The problem: Below is a listing. Write out exactly its lines between the one holding "D2: LED (A N5, K GND) -> LED (A GND, K N5)" and the one holding "U2 pin VCC: N15 -> VS", inclusive.

Records supplied:
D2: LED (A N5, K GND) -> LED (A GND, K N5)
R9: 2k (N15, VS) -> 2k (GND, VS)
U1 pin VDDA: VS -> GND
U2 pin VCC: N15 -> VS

...

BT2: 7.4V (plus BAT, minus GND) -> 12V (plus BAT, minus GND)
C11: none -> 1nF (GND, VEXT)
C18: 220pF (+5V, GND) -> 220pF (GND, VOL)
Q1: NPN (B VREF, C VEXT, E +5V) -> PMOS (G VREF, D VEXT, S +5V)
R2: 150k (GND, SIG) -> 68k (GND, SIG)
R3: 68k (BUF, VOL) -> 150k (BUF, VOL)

* * *

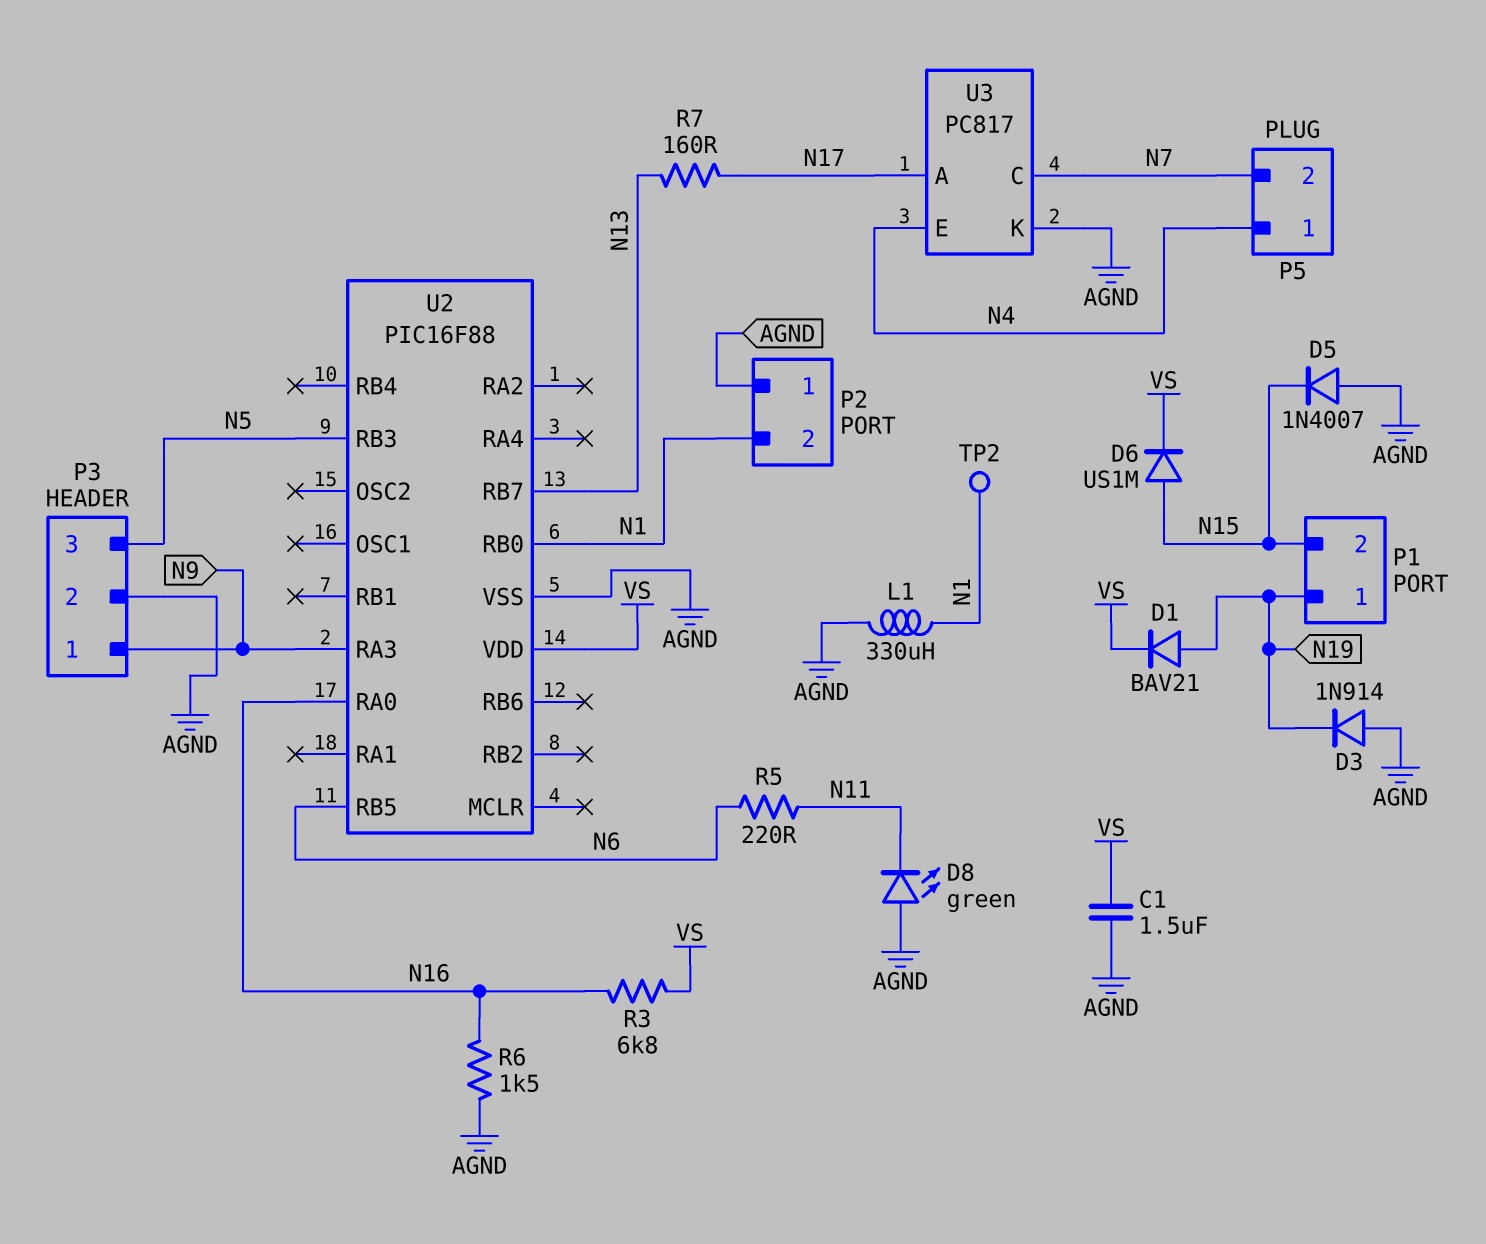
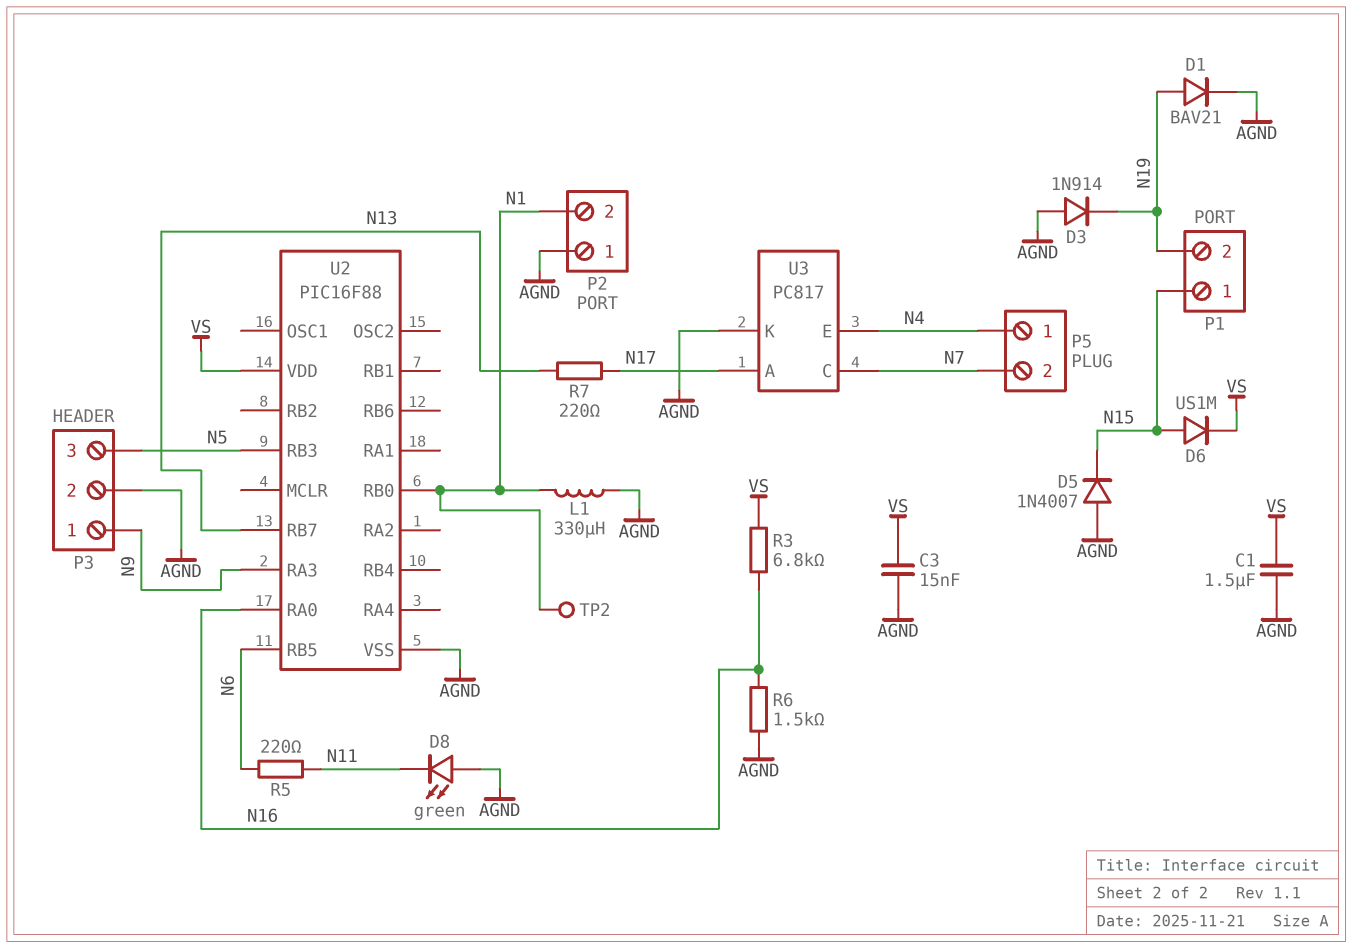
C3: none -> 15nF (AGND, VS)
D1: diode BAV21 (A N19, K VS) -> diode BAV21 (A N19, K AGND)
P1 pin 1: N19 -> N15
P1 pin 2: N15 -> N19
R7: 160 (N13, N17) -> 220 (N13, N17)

Response to the exercise:
D2: LED (A N5, K GND) -> LED (A GND, K N5)
R9: 2k (N15, VS) -> 2k (GND, VS)
U1 pin VDDA: VS -> GND
U2 pin VCC: N15 -> VS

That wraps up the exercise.